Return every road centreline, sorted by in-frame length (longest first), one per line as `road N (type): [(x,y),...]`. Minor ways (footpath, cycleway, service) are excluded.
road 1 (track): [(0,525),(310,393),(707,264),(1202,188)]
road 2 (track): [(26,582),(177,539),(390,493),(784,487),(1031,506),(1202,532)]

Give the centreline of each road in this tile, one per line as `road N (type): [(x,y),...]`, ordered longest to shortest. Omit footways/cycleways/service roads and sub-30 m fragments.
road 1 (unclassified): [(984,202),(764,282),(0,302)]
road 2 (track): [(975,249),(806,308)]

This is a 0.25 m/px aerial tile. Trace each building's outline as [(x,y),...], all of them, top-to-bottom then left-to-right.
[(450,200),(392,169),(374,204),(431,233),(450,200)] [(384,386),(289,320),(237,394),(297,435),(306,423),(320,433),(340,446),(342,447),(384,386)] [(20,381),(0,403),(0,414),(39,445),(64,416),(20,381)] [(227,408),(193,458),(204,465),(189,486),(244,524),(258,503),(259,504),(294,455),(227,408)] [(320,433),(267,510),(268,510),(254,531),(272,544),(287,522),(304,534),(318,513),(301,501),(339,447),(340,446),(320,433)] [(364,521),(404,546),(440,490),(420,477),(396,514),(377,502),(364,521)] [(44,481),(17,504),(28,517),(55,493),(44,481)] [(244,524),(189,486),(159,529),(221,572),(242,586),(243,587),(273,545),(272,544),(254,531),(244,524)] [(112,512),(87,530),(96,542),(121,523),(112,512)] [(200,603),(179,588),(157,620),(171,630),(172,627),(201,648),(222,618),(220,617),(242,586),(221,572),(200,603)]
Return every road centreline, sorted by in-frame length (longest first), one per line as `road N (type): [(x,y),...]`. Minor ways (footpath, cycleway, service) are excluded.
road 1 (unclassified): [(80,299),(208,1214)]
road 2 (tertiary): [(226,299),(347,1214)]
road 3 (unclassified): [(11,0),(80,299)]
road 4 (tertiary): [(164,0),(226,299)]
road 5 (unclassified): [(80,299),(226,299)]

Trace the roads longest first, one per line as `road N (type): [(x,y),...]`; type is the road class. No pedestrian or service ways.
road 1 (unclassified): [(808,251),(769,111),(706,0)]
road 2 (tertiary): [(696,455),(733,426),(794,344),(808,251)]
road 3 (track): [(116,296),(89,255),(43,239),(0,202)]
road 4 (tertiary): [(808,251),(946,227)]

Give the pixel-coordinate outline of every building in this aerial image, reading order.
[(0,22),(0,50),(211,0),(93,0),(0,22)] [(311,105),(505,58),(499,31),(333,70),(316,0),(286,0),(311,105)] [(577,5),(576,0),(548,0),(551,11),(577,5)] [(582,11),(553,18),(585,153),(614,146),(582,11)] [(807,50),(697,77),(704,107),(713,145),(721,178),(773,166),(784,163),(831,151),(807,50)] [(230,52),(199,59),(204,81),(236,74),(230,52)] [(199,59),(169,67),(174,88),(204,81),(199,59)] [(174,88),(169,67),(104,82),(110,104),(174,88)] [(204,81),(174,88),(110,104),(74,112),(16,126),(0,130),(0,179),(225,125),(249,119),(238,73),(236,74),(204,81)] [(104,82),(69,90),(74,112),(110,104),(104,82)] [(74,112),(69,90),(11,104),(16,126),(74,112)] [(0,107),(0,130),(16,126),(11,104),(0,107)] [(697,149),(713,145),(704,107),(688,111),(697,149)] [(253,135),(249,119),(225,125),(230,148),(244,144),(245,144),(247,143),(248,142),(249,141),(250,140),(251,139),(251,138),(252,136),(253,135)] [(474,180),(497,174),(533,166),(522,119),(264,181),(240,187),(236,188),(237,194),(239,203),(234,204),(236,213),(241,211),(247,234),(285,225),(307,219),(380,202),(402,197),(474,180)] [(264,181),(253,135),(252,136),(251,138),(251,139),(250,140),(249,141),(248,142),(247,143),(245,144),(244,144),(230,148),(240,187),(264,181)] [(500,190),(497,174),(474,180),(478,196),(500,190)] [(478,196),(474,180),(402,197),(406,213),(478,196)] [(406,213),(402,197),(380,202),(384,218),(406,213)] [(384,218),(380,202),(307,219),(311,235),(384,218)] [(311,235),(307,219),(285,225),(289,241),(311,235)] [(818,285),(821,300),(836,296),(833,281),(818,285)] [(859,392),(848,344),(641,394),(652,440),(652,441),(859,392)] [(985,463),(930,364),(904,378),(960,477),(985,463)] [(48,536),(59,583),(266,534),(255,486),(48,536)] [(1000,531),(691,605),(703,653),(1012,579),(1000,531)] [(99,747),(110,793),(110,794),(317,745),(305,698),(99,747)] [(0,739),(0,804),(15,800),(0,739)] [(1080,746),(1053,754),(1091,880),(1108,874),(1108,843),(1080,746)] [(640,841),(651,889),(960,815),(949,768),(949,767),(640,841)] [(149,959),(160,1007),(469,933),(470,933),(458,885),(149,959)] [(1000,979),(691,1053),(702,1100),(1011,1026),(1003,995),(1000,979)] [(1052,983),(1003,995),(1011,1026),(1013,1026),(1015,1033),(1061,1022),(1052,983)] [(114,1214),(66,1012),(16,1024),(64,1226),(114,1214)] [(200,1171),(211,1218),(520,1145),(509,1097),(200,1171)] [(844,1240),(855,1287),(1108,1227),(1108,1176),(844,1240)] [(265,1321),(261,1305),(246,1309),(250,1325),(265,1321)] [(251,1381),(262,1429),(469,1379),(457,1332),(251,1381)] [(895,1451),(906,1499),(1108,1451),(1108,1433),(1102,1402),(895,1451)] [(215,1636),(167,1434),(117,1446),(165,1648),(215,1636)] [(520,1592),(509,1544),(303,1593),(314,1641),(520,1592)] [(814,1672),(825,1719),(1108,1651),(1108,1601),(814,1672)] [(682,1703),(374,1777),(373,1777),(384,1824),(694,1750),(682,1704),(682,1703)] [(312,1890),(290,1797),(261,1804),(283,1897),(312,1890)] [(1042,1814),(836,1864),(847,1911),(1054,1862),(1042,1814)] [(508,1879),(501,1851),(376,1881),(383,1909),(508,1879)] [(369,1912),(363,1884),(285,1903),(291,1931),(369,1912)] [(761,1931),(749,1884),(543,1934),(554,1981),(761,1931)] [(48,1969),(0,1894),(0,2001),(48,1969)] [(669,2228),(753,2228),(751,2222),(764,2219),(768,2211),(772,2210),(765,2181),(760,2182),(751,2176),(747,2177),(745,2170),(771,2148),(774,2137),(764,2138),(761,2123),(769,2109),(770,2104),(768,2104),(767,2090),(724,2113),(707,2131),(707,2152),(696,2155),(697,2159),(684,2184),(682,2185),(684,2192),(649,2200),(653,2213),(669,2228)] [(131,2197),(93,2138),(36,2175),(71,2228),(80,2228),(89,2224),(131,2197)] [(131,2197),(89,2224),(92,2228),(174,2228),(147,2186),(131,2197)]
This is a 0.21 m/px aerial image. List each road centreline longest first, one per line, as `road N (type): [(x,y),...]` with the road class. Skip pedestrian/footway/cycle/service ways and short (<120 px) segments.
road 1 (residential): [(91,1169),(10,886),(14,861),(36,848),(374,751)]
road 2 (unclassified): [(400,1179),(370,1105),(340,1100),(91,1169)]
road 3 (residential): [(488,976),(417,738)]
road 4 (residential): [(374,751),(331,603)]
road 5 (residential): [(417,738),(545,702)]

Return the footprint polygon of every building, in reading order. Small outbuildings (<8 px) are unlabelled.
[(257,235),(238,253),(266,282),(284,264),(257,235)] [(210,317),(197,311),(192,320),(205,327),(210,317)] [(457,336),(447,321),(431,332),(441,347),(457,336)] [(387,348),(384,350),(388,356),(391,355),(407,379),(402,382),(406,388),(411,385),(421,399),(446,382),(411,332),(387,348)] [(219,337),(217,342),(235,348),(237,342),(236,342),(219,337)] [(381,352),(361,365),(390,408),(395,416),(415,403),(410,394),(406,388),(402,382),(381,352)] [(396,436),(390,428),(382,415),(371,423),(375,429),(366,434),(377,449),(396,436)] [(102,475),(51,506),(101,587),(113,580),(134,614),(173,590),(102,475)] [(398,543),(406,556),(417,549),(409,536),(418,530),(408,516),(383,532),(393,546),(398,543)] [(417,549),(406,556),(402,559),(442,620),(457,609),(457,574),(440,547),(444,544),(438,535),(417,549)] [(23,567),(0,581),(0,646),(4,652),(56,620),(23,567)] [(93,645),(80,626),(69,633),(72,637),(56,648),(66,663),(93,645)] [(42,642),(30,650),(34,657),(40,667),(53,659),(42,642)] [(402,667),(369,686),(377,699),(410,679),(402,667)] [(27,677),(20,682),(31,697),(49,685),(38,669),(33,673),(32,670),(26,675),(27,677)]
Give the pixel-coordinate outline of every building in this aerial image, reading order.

________________________________________

WHAT NEEDS TO BE DONE: Your task is to reproduce exactly the lines from the one with "Return the footprint" through the end of the listing. Both ends belong in the answer.

REPLY TO THE EXERCISE:
Return the footprint polygon of every building, in reading order. Small outbuildings (<8 px) are unlabelled.
[(257,235),(238,253),(266,282),(284,264),(257,235)] [(210,317),(197,311),(192,320),(205,327),(210,317)] [(457,336),(447,321),(431,332),(441,347),(457,336)] [(387,348),(384,350),(388,356),(391,355),(407,379),(402,382),(406,388),(411,385),(421,399),(446,382),(411,332),(387,348)] [(219,337),(217,342),(235,348),(237,342),(236,342),(219,337)] [(381,352),(361,365),(390,408),(395,416),(415,403),(410,394),(406,388),(402,382),(381,352)] [(396,436),(390,428),(382,415),(371,423),(375,429),(366,434),(377,449),(396,436)] [(102,475),(51,506),(101,587),(113,580),(134,614),(173,590),(102,475)] [(398,543),(406,556),(417,549),(409,536),(418,530),(408,516),(383,532),(393,546),(398,543)] [(417,549),(406,556),(402,559),(442,620),(457,609),(457,574),(440,547),(444,544),(438,535),(417,549)] [(23,567),(0,581),(0,646),(4,652),(56,620),(23,567)] [(93,645),(80,626),(69,633),(72,637),(56,648),(66,663),(93,645)] [(42,642),(30,650),(34,657),(40,667),(53,659),(42,642)] [(402,667),(369,686),(377,699),(410,679),(402,667)] [(27,677),(20,682),(31,697),(49,685),(38,669),(33,673),(32,670),(26,675),(27,677)]
Give the pixel-coordinate outline of every building in this aerial image, reading order.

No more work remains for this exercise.